*Aim of the exercise:*
When you output the records, match them exactly and omit any picture they include.

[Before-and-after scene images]
━━━

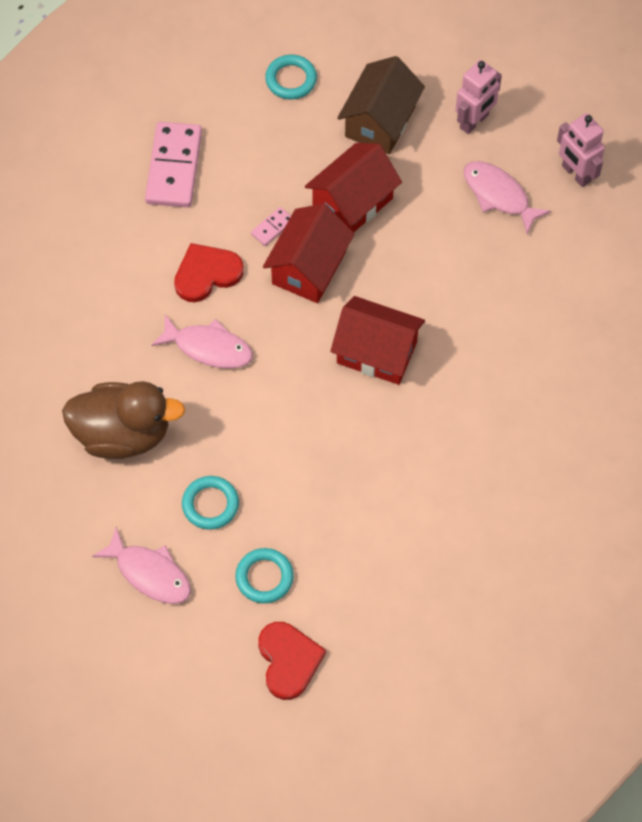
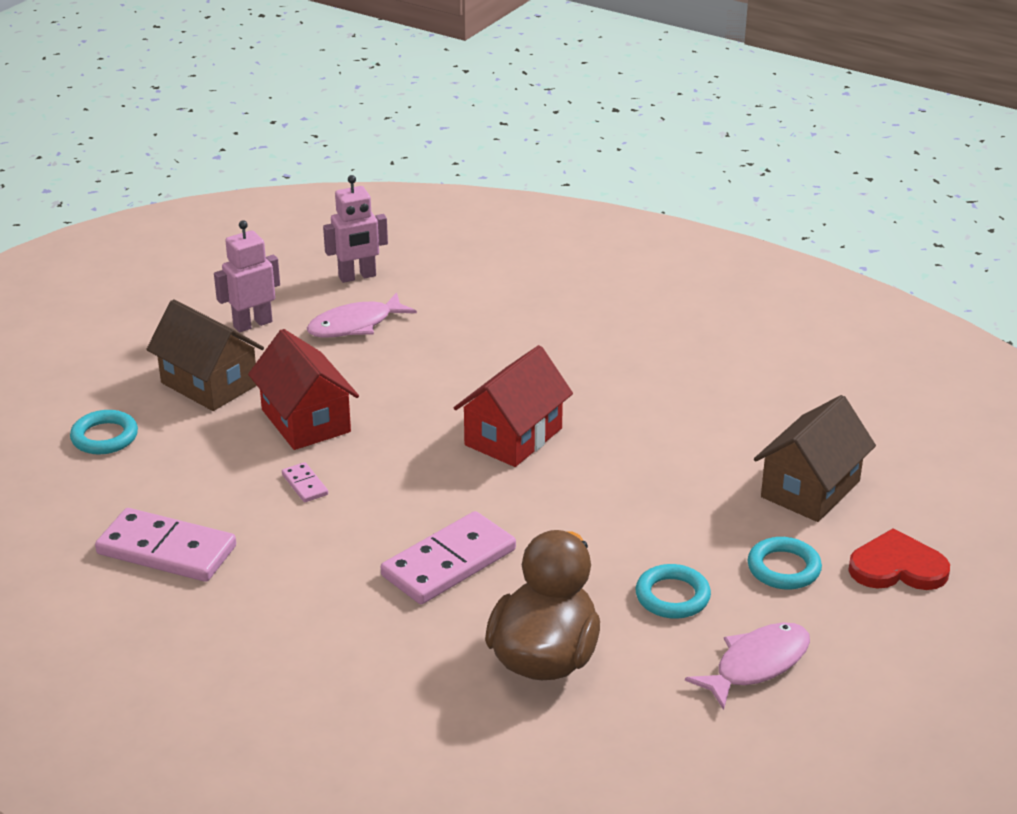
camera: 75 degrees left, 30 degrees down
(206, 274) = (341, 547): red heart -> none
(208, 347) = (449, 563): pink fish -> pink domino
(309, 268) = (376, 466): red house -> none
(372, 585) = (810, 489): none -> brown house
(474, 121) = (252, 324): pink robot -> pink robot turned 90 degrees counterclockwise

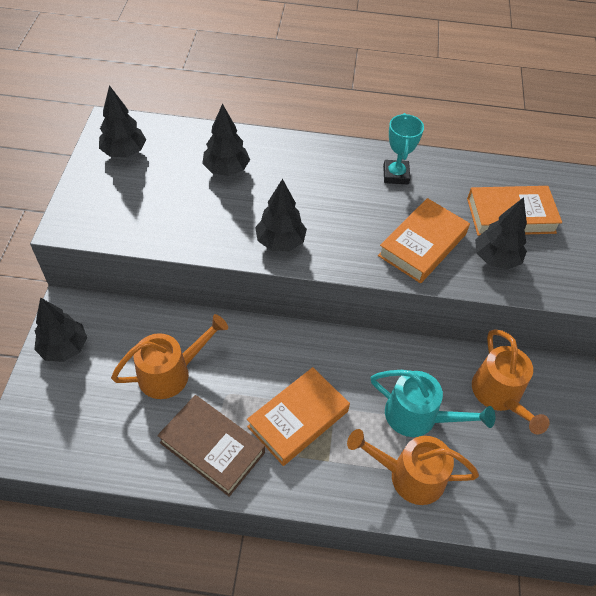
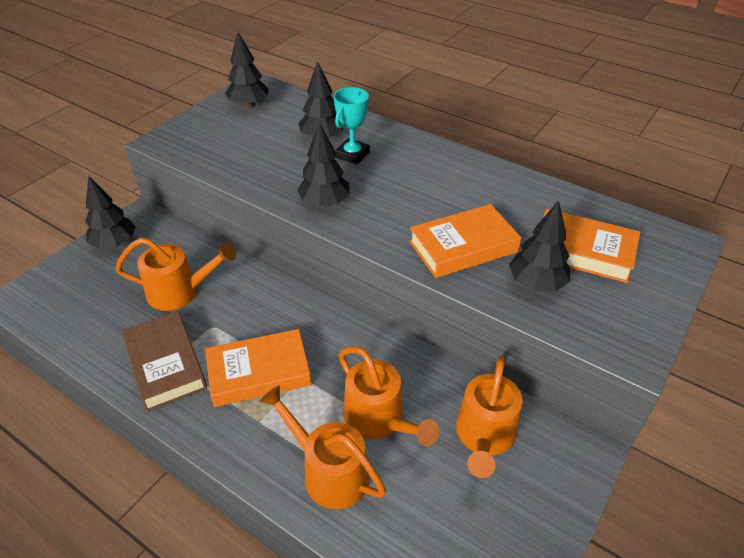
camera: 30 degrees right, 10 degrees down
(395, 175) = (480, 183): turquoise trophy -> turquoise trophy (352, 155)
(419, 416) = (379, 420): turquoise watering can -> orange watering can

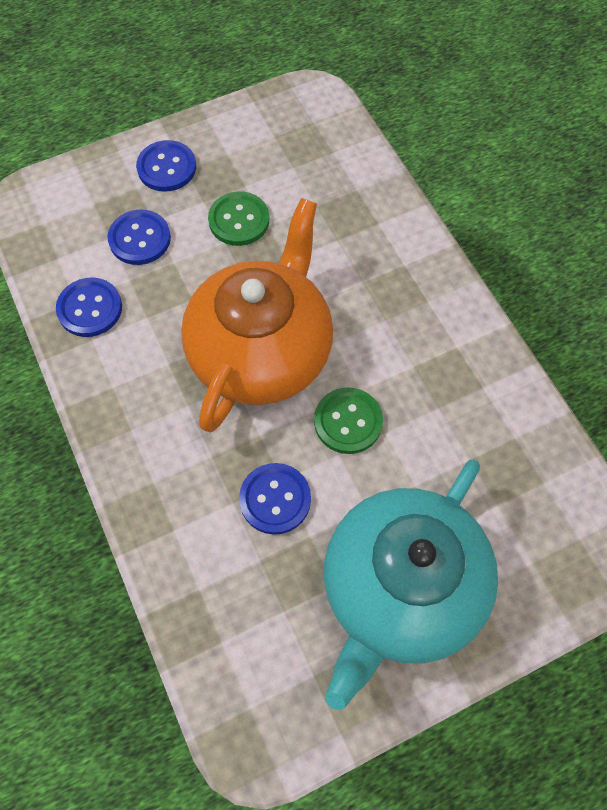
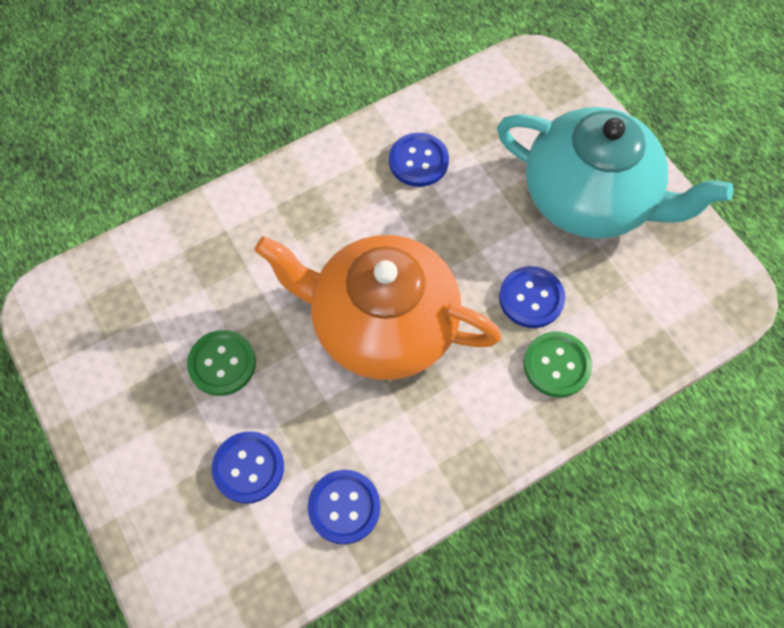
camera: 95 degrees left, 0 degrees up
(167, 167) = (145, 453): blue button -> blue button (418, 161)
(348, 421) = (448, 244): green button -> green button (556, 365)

━━━

*Your response:*
camera: 75 degrees left, 30 degrees down
(206, 274) = (341, 547): red heart -> none
(208, 347) = (449, 563): pink fish -> pink domino
(309, 268) = (376, 466): red house -> none
(372, 585) = (810, 489): none -> brown house
(474, 121) = (252, 324): pink robot -> pink robot turned 90 degrees counterclockwise

camera: 30 degrees right, 10 degrees down
(395, 175) = (480, 183): turquoise trophy -> turquoise trophy (352, 155)
(419, 416) = (379, 420): turquoise watering can -> orange watering can

camera: 95 degrees left, 0 degrees up
(167, 167) = (145, 453): blue button -> blue button (418, 161)
(348, 421) = (448, 244): green button -> green button (556, 365)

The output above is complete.